What is being asked:
State how many lines in the material below contain the string "treble", counting only matches with the same case. Reply with the number alone.

+++

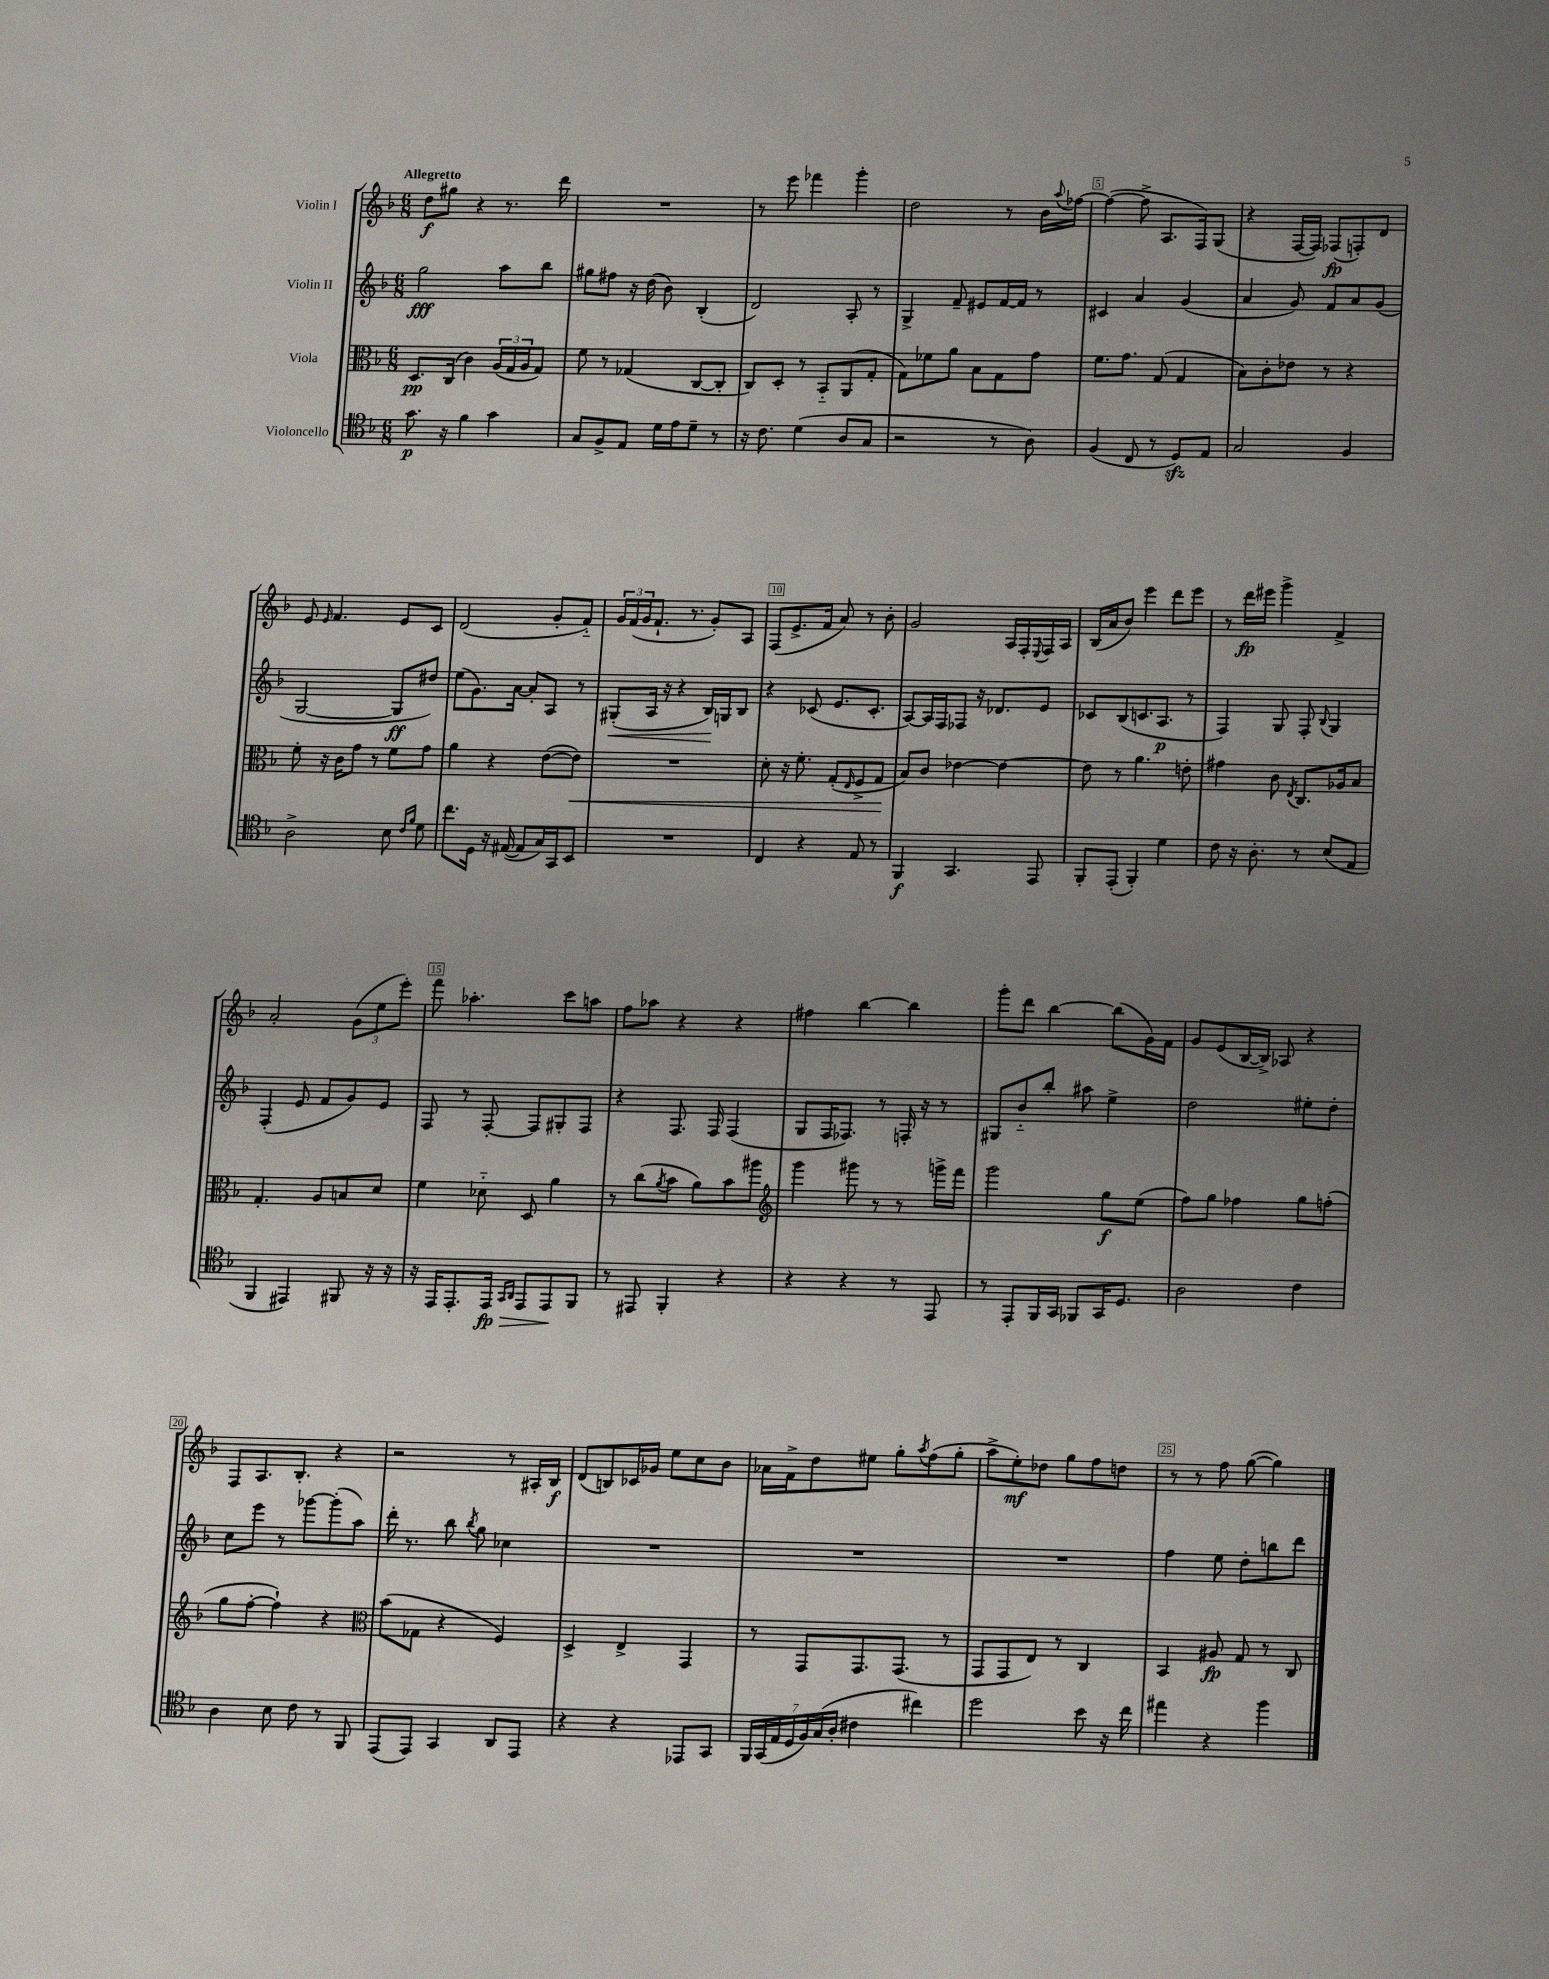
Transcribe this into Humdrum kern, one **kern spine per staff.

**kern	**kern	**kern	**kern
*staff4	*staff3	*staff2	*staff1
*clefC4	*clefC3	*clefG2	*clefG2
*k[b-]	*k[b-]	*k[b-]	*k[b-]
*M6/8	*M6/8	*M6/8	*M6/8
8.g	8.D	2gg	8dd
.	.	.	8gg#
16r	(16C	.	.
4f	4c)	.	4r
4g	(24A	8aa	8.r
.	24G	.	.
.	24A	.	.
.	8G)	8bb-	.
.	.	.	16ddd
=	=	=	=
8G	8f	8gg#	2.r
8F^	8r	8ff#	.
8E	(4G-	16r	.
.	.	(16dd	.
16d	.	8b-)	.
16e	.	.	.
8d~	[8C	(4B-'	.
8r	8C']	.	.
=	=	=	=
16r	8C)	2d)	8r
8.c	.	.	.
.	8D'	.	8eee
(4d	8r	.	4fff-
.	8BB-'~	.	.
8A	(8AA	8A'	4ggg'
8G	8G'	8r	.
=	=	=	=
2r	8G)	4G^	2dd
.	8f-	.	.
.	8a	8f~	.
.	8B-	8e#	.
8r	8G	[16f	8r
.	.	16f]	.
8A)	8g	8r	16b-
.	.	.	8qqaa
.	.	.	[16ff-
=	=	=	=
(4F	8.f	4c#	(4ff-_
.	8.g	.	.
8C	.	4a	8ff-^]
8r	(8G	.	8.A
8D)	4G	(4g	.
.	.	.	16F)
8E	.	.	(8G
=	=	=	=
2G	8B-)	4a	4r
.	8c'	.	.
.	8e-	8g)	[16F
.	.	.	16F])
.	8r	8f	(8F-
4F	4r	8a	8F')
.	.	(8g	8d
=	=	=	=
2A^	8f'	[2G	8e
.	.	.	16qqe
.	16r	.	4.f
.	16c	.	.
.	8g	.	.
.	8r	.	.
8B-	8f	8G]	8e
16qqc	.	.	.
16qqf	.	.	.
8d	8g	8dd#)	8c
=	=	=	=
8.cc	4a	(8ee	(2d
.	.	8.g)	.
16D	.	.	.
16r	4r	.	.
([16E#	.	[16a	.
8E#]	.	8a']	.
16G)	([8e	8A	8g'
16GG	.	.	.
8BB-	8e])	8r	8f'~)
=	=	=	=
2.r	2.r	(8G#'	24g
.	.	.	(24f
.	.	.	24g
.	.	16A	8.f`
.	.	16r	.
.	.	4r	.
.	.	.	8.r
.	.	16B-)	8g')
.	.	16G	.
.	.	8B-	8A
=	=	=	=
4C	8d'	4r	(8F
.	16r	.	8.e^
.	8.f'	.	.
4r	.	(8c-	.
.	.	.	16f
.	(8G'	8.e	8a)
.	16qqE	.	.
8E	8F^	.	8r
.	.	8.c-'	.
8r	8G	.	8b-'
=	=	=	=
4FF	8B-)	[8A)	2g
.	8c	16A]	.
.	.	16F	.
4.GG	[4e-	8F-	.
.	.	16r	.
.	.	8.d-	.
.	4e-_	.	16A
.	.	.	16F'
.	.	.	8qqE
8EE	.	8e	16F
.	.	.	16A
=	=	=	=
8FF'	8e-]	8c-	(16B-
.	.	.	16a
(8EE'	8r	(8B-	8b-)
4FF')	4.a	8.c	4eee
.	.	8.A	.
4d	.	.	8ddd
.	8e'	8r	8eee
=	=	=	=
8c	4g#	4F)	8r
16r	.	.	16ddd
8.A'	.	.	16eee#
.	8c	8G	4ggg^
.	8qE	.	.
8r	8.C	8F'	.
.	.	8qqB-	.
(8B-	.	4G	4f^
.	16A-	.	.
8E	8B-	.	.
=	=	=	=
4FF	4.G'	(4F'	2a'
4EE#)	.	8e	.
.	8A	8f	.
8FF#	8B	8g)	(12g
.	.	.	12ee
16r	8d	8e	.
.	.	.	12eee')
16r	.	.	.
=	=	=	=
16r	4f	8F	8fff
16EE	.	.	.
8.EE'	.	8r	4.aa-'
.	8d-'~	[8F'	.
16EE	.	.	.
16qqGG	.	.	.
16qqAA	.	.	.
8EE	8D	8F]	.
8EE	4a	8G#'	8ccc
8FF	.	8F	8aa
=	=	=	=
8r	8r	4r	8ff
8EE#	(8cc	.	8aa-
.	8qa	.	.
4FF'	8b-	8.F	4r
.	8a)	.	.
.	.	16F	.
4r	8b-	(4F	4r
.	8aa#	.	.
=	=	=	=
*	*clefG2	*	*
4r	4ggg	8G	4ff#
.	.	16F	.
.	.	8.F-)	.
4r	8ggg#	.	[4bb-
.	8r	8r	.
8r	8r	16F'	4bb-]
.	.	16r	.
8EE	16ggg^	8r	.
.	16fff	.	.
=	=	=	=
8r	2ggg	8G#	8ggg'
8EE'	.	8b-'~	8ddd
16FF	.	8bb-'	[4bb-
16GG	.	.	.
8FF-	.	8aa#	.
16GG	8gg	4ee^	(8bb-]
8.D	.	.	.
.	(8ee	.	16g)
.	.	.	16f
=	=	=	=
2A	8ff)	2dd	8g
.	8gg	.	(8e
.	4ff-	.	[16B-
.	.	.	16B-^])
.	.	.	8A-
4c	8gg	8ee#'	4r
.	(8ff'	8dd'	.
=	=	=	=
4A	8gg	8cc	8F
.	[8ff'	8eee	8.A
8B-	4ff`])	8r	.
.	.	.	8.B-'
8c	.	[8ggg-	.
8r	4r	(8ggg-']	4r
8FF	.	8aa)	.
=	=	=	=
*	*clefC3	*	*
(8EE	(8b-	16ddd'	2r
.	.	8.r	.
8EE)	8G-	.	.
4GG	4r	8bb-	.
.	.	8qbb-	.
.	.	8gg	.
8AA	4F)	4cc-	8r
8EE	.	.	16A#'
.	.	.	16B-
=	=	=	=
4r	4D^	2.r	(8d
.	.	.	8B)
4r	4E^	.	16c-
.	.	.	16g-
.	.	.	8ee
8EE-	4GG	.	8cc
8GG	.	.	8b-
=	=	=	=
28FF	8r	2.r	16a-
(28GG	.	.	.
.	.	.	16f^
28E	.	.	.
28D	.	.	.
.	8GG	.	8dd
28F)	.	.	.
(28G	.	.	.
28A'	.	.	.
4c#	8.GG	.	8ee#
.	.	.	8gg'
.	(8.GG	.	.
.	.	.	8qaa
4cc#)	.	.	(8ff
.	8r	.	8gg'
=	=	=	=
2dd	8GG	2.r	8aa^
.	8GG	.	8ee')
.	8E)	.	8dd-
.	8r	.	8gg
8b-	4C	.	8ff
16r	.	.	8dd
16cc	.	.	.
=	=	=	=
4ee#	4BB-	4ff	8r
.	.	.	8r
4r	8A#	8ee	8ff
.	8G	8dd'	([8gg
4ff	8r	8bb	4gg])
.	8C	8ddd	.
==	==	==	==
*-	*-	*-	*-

+++

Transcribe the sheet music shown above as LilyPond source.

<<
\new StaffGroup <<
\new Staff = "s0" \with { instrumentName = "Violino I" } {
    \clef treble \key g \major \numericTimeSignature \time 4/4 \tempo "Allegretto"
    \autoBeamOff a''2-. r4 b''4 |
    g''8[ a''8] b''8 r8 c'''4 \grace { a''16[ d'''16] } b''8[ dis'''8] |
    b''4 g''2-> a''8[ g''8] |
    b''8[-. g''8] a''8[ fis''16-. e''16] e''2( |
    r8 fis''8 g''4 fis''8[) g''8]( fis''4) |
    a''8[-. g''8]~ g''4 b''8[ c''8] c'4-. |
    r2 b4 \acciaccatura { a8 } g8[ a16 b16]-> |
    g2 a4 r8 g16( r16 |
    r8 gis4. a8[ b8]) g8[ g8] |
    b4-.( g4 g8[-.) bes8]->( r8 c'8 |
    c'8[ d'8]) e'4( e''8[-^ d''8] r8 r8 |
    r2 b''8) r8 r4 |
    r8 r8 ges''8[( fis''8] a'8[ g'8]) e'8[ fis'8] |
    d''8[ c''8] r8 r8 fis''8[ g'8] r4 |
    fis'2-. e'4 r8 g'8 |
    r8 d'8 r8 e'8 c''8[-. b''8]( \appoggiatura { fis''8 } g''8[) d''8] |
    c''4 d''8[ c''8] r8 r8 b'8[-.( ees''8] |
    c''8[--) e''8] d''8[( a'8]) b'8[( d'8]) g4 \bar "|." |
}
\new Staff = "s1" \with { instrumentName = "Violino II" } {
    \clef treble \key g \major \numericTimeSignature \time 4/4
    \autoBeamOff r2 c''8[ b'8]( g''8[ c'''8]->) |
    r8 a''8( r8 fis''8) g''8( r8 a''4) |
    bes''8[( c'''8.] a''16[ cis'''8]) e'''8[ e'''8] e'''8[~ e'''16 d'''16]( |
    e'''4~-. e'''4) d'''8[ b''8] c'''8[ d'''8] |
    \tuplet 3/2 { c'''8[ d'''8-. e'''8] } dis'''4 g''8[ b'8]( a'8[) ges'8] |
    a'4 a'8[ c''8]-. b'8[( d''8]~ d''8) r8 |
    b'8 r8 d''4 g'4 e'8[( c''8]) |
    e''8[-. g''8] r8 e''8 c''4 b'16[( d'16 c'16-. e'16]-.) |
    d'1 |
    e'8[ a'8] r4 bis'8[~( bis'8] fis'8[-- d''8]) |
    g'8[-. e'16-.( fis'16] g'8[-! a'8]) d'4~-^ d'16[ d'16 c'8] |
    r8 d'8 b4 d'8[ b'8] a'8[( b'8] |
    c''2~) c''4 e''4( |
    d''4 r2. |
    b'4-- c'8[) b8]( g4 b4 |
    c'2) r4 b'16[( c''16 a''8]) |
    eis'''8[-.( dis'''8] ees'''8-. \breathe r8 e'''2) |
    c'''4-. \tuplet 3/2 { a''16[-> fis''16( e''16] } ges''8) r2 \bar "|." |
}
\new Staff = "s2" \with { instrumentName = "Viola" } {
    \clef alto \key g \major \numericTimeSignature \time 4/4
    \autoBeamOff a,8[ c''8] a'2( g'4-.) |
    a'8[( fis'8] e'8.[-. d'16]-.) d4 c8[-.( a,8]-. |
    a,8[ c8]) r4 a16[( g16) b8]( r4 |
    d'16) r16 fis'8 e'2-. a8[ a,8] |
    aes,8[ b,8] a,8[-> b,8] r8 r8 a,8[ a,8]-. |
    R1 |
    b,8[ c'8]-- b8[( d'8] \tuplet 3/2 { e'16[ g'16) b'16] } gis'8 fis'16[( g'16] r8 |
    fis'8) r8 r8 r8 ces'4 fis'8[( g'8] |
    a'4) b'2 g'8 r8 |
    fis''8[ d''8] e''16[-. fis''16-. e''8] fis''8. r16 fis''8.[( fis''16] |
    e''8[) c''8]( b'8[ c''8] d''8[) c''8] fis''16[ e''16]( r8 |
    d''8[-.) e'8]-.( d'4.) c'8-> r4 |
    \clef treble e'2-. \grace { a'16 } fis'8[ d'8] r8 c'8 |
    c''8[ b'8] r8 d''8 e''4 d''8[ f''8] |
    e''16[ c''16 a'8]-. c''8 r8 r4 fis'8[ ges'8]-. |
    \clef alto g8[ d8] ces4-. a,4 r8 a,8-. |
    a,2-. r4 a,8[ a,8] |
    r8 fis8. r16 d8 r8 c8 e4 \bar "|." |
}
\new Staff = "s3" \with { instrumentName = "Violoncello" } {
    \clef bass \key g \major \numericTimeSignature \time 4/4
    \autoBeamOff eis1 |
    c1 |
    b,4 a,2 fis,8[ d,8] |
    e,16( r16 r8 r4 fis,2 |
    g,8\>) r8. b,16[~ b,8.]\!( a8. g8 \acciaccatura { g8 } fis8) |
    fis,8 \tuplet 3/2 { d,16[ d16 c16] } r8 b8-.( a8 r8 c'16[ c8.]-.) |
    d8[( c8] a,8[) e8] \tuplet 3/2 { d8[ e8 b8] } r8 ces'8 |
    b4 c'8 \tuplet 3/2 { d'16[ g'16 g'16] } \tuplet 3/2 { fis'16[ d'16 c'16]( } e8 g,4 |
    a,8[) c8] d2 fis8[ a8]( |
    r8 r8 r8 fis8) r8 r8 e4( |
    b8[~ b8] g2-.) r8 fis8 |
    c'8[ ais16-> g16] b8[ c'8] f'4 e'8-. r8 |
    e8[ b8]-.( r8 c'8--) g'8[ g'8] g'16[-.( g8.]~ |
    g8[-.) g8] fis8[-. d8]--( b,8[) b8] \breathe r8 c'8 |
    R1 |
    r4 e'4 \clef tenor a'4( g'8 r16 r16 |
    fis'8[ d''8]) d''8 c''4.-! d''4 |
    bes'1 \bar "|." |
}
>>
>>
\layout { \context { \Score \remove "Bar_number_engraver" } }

+++

Output for this exercise:
3